**Information**
------------

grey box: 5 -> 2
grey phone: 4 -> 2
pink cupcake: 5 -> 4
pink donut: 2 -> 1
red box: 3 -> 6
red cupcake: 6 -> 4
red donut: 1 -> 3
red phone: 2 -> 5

------------

**Work request**
Start to finish, copy the material out exactly.

**Task solution**
grey box: 5 -> 2
grey phone: 4 -> 2
pink cupcake: 5 -> 4
pink donut: 2 -> 1
red box: 3 -> 6
red cupcake: 6 -> 4
red donut: 1 -> 3
red phone: 2 -> 5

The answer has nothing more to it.